TASK TO COMPLETE: Retyping should cover only the lines from the one containing "[(0,201),(87,218),(116,80),(0,55),(0,201)]" through the final line of the records, with pictures omitted.

Stored dataset items:
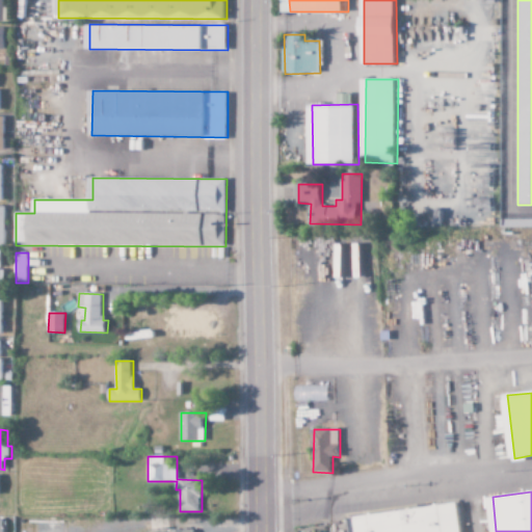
[(353,516),(354,531),(463,531),(460,504),(353,516)]
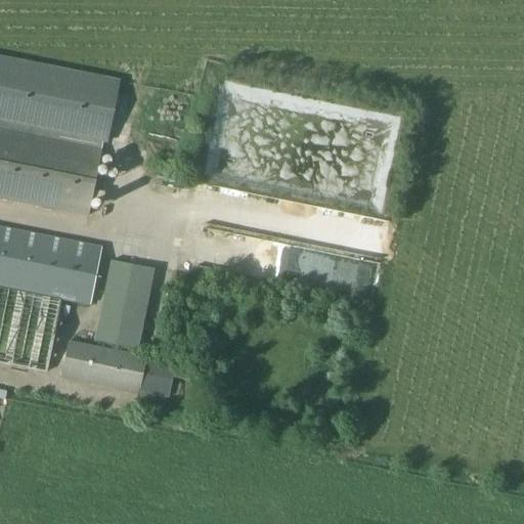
[(0,201),(87,218),(116,80),(0,55),(0,201)]
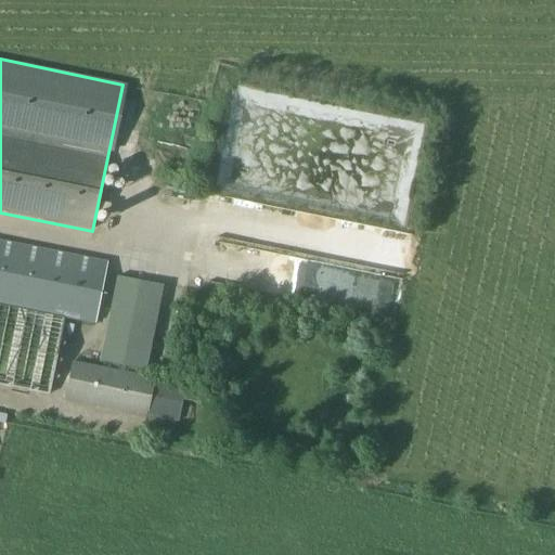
[(0,386),(48,397),(63,319),(95,324),(107,262),(0,241),(0,386)]
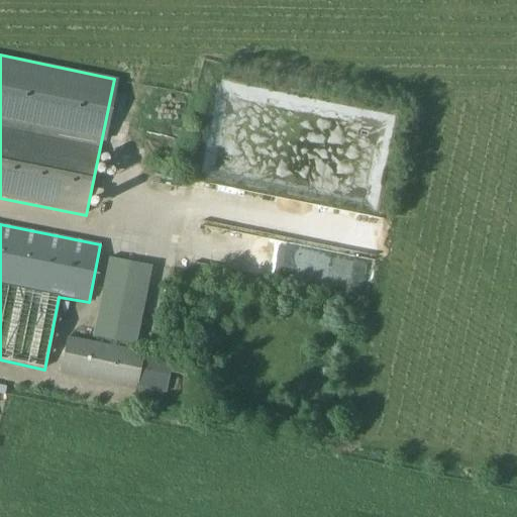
[(135,345),(151,267),(109,257),(93,337),(135,345)]
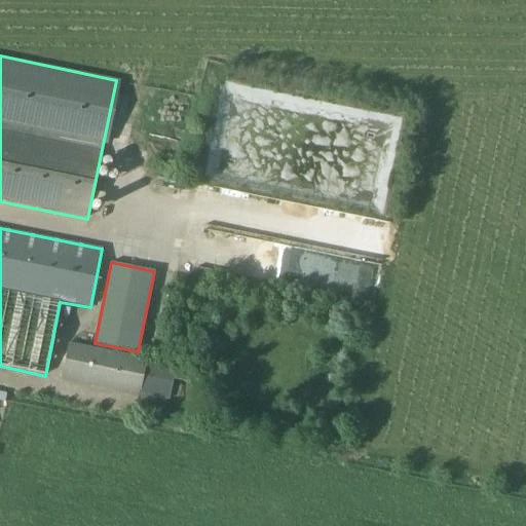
[(146,361),(147,359),(68,343),(61,379),(139,396),(140,392),(146,361)]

REPLY:
[(0,201),(87,218),(116,80),(0,55),(0,201)]
[(0,386),(48,397),(63,319),(95,324),(107,262),(0,241),(0,386)]
[(135,345),(151,267),(109,257),(93,337),(135,345)]
[(146,361),(147,359),(68,343),(61,379),(139,396),(140,392),(146,361)]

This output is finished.